(Detected change data)
•••

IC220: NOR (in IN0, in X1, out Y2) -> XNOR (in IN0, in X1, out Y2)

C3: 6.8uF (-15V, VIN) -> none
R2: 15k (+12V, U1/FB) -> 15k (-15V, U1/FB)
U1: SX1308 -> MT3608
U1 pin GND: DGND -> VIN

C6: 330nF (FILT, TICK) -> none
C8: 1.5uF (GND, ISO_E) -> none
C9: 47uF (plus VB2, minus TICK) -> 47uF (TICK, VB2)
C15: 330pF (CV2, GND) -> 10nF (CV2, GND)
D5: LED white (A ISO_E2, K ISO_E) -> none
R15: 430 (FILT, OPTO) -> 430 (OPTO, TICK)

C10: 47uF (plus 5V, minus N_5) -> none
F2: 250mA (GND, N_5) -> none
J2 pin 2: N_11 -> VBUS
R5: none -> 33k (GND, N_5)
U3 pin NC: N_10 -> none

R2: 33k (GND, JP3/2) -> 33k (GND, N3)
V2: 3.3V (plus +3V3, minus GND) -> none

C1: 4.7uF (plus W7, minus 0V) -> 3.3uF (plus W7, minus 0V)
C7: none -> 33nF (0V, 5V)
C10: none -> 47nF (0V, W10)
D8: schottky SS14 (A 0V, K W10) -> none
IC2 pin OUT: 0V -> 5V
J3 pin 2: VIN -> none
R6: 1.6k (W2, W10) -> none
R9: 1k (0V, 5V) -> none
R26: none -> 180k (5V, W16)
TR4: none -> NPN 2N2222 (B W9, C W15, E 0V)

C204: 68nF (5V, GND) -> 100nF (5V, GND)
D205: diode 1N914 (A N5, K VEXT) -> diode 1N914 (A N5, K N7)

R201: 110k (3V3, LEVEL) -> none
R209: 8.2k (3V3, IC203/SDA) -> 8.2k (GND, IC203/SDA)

•••

TASK PROMPT.
What is needed is a single figure, the number of lines in the entries above that contain "minus".

RESULT BELOW.
4